== Task item ==
When you write out the listing, keep every character and omit the pictures.

[[ Data shown, beginning ]]

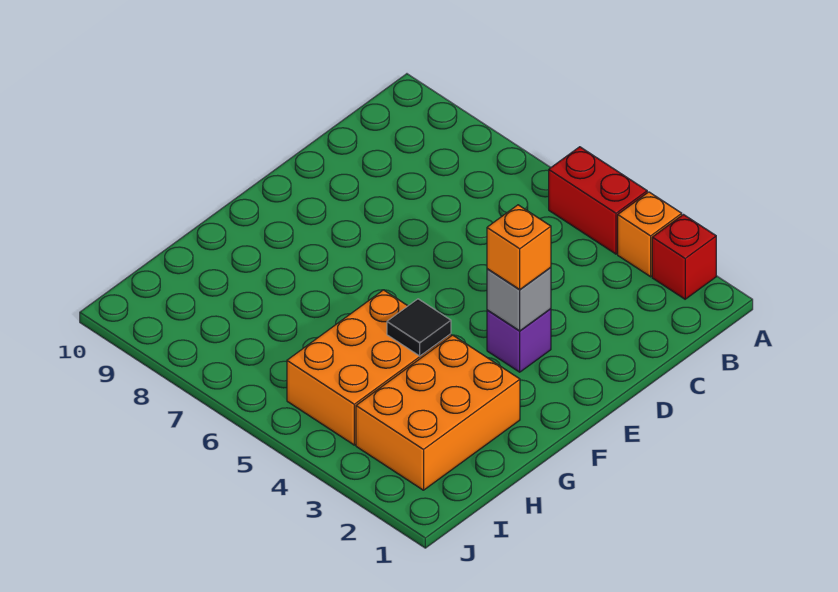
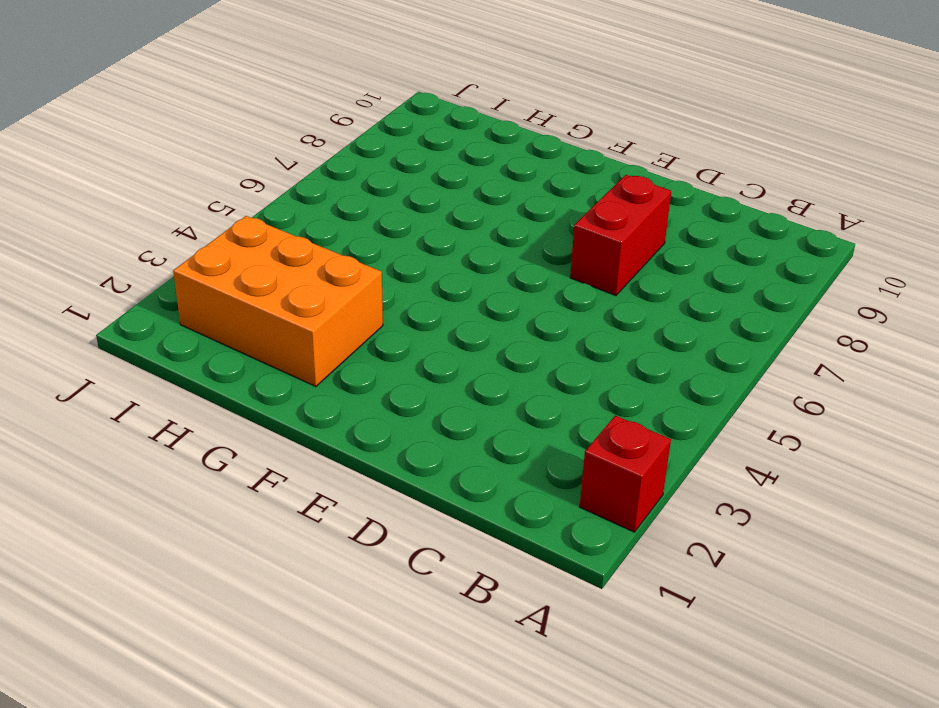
red brick D7:D8 level 1 -> red brick A4:A5 level 1
none -> orange brick A3 level 1
none -> purple brick E3 level 1

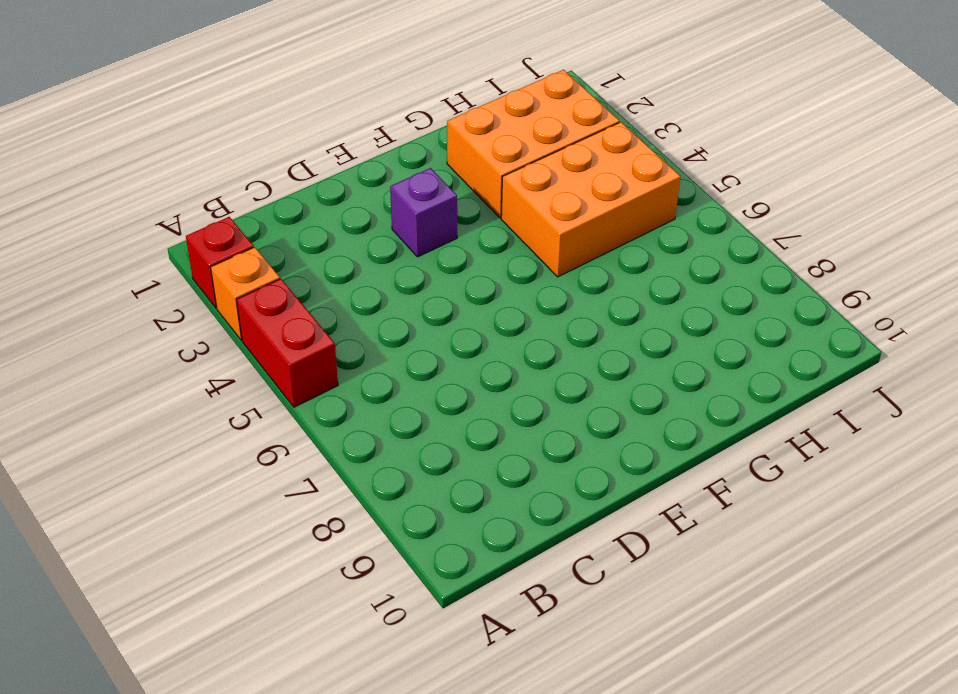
none -> grey brick E3 level 2
none -> black tile G4 level 2

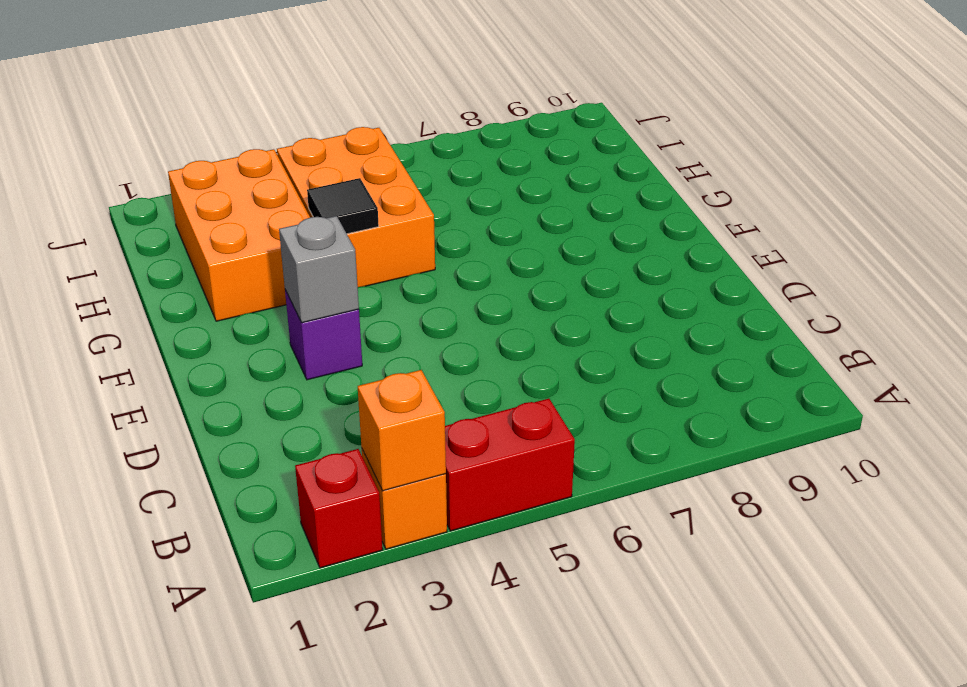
orange brick A3 level 2 -> orange brick E3 level 3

[[ Data shown, end ]]

== Exercise response ==
red brick D7:D8 level 1 -> red brick A4:A5 level 1
none -> orange brick A3 level 1
none -> purple brick E3 level 1

none -> grey brick E3 level 2
none -> black tile G4 level 2

orange brick A3 level 2 -> orange brick E3 level 3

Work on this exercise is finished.